[Detected change data]
————
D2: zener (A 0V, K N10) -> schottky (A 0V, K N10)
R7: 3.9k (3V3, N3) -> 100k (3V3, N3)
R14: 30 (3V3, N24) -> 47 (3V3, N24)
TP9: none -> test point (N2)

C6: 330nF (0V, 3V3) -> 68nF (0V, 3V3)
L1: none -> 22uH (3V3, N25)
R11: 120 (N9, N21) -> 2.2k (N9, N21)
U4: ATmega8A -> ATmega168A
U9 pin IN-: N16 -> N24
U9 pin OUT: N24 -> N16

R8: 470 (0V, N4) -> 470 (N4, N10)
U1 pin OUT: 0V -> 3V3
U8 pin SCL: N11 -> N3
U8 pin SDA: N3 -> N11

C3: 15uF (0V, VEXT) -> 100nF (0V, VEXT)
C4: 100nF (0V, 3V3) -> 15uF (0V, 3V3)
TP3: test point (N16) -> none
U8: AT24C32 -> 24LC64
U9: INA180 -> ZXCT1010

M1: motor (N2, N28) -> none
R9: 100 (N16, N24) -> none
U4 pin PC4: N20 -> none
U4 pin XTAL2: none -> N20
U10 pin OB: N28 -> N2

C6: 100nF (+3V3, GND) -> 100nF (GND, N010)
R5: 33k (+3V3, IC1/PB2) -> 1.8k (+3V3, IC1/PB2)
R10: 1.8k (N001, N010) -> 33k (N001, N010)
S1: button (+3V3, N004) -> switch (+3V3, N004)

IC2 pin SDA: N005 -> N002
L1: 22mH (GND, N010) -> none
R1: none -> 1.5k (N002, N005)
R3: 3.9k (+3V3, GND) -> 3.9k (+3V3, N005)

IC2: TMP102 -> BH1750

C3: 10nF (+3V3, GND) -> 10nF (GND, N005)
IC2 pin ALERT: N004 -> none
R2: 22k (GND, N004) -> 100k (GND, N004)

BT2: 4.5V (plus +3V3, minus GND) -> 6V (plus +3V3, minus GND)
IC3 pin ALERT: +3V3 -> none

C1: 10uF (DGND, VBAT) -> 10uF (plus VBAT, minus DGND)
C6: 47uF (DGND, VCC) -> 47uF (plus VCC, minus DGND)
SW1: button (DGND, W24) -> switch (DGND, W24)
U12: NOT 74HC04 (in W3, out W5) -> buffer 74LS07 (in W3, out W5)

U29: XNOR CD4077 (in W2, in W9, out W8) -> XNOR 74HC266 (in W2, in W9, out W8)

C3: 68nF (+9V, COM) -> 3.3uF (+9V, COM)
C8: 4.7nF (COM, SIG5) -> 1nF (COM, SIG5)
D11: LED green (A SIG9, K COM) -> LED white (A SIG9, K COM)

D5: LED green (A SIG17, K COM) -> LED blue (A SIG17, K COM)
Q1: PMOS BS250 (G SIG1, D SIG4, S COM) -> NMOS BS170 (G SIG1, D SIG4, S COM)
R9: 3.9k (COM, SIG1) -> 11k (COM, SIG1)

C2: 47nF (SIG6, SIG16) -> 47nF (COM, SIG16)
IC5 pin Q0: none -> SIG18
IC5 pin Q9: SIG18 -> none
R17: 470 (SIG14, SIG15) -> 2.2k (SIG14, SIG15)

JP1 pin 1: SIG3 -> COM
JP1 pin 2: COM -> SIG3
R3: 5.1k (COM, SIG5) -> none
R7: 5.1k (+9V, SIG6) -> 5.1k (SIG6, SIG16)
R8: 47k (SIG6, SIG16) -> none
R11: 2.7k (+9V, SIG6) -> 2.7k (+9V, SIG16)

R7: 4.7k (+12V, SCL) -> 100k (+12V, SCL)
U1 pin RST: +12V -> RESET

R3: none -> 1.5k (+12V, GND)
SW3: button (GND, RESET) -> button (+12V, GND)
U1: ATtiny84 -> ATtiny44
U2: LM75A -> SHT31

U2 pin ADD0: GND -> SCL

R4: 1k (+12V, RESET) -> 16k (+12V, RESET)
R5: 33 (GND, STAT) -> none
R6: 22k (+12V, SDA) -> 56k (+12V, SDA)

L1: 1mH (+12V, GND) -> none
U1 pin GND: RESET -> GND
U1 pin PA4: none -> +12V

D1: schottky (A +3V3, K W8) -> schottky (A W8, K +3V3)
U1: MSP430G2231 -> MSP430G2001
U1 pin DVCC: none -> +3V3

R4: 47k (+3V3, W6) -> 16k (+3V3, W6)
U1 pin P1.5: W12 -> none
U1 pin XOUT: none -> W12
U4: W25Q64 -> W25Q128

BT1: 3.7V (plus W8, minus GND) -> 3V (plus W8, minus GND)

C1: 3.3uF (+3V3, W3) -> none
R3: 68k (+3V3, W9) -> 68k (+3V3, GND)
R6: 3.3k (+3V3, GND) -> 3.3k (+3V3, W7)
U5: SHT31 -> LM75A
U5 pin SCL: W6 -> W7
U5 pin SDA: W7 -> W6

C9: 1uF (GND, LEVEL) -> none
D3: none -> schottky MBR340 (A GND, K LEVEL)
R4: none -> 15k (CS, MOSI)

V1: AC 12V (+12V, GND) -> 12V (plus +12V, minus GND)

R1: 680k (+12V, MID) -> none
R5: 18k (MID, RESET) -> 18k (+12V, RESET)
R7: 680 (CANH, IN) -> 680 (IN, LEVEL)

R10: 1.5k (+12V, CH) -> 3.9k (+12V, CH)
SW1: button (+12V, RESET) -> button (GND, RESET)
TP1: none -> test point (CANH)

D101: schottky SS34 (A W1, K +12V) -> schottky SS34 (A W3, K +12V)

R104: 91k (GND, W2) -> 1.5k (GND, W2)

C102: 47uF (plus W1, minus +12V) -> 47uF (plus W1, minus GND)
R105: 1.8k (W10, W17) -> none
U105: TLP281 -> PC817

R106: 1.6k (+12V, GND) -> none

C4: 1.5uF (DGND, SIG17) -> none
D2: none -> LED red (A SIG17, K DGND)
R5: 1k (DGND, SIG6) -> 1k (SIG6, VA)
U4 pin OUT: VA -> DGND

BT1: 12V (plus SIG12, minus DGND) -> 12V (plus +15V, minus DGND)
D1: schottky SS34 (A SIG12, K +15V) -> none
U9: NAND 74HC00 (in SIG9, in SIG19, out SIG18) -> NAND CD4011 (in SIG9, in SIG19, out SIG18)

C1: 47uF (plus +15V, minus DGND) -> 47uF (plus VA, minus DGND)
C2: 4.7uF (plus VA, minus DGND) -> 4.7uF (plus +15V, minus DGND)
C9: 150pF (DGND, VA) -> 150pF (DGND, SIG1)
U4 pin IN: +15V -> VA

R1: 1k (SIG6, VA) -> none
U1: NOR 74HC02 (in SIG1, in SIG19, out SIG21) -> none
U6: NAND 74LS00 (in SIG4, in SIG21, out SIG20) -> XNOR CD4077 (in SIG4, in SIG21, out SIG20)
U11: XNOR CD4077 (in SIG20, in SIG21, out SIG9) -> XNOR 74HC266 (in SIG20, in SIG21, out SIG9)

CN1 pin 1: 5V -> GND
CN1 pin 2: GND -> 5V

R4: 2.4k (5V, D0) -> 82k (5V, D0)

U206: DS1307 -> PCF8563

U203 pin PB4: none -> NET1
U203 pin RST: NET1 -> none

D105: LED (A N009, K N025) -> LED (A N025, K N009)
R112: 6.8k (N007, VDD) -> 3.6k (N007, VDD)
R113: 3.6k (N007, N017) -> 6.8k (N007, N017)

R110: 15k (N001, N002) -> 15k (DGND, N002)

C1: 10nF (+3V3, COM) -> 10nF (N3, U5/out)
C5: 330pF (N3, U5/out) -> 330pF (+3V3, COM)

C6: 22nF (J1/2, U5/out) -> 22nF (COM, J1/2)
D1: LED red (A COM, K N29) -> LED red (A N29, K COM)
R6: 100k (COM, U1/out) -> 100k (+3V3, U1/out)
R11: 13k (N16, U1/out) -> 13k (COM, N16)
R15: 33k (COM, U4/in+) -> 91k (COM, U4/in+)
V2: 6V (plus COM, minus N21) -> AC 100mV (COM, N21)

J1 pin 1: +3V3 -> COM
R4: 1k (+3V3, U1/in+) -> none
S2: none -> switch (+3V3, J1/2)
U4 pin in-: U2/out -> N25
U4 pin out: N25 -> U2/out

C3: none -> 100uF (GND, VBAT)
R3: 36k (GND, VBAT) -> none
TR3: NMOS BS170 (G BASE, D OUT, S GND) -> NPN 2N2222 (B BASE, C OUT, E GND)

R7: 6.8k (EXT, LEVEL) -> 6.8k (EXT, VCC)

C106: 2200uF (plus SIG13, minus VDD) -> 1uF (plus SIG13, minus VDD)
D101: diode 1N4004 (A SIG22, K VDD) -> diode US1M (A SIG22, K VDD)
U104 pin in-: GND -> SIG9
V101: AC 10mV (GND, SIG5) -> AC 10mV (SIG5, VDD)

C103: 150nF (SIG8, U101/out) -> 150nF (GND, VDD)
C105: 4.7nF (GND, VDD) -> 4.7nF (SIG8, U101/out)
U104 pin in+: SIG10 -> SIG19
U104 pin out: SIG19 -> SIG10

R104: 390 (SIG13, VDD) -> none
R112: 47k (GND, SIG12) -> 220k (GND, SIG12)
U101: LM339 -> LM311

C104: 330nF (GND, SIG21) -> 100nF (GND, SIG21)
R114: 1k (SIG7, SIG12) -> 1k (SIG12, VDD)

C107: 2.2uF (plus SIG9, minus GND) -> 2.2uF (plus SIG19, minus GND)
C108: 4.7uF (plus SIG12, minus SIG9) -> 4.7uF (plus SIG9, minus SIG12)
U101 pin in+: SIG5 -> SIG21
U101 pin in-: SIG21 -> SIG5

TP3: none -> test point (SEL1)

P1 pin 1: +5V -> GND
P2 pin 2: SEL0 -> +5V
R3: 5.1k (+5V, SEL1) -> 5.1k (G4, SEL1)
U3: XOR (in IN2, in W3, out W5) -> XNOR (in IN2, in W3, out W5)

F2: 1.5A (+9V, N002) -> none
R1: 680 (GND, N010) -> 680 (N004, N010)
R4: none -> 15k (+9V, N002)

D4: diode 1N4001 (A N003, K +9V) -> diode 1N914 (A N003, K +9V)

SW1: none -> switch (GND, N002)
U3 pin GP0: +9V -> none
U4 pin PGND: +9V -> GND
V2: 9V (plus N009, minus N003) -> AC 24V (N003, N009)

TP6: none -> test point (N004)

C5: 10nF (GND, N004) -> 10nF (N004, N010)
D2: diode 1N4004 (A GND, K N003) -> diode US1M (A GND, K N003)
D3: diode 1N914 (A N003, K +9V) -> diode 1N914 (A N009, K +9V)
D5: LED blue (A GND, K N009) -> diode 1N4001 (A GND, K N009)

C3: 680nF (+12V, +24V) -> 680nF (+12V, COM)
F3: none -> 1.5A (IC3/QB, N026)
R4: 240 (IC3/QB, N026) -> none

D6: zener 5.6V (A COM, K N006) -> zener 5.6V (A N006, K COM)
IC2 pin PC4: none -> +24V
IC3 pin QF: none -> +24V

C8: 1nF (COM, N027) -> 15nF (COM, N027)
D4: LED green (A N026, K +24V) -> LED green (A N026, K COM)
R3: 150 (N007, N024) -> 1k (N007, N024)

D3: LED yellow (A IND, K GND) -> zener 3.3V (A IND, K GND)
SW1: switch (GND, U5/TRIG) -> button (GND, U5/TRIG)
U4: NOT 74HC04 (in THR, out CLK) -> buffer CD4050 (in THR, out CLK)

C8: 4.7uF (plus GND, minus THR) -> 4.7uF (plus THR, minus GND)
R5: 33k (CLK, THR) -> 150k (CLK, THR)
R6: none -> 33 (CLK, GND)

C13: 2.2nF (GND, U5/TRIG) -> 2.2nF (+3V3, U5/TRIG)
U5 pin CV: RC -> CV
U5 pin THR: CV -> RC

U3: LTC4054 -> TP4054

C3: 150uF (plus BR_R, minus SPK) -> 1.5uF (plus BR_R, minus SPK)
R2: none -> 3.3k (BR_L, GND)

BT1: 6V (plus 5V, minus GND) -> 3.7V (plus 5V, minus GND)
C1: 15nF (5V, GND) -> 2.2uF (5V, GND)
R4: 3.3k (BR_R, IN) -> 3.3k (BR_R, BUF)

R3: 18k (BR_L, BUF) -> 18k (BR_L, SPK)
————
*About this exercise*: All that is wanted is the stretch of lines above from the one containing "U4 pin OUT: VA -> DGND" through the one containing "U104 pin in-: GND -> SIG9", duplicated exactly.

*Solved problem*:
U4 pin OUT: VA -> DGND

BT1: 12V (plus SIG12, minus DGND) -> 12V (plus +15V, minus DGND)
D1: schottky SS34 (A SIG12, K +15V) -> none
U9: NAND 74HC00 (in SIG9, in SIG19, out SIG18) -> NAND CD4011 (in SIG9, in SIG19, out SIG18)

C1: 47uF (plus +15V, minus DGND) -> 47uF (plus VA, minus DGND)
C2: 4.7uF (plus VA, minus DGND) -> 4.7uF (plus +15V, minus DGND)
C9: 150pF (DGND, VA) -> 150pF (DGND, SIG1)
U4 pin IN: +15V -> VA

R1: 1k (SIG6, VA) -> none
U1: NOR 74HC02 (in SIG1, in SIG19, out SIG21) -> none
U6: NAND 74LS00 (in SIG4, in SIG21, out SIG20) -> XNOR CD4077 (in SIG4, in SIG21, out SIG20)
U11: XNOR CD4077 (in SIG20, in SIG21, out SIG9) -> XNOR 74HC266 (in SIG20, in SIG21, out SIG9)

CN1 pin 1: 5V -> GND
CN1 pin 2: GND -> 5V

R4: 2.4k (5V, D0) -> 82k (5V, D0)

U206: DS1307 -> PCF8563

U203 pin PB4: none -> NET1
U203 pin RST: NET1 -> none

D105: LED (A N009, K N025) -> LED (A N025, K N009)
R112: 6.8k (N007, VDD) -> 3.6k (N007, VDD)
R113: 3.6k (N007, N017) -> 6.8k (N007, N017)

R110: 15k (N001, N002) -> 15k (DGND, N002)

C1: 10nF (+3V3, COM) -> 10nF (N3, U5/out)
C5: 330pF (N3, U5/out) -> 330pF (+3V3, COM)

C6: 22nF (J1/2, U5/out) -> 22nF (COM, J1/2)
D1: LED red (A COM, K N29) -> LED red (A N29, K COM)
R6: 100k (COM, U1/out) -> 100k (+3V3, U1/out)
R11: 13k (N16, U1/out) -> 13k (COM, N16)
R15: 33k (COM, U4/in+) -> 91k (COM, U4/in+)
V2: 6V (plus COM, minus N21) -> AC 100mV (COM, N21)

J1 pin 1: +3V3 -> COM
R4: 1k (+3V3, U1/in+) -> none
S2: none -> switch (+3V3, J1/2)
U4 pin in-: U2/out -> N25
U4 pin out: N25 -> U2/out

C3: none -> 100uF (GND, VBAT)
R3: 36k (GND, VBAT) -> none
TR3: NMOS BS170 (G BASE, D OUT, S GND) -> NPN 2N2222 (B BASE, C OUT, E GND)

R7: 6.8k (EXT, LEVEL) -> 6.8k (EXT, VCC)

C106: 2200uF (plus SIG13, minus VDD) -> 1uF (plus SIG13, minus VDD)
D101: diode 1N4004 (A SIG22, K VDD) -> diode US1M (A SIG22, K VDD)
U104 pin in-: GND -> SIG9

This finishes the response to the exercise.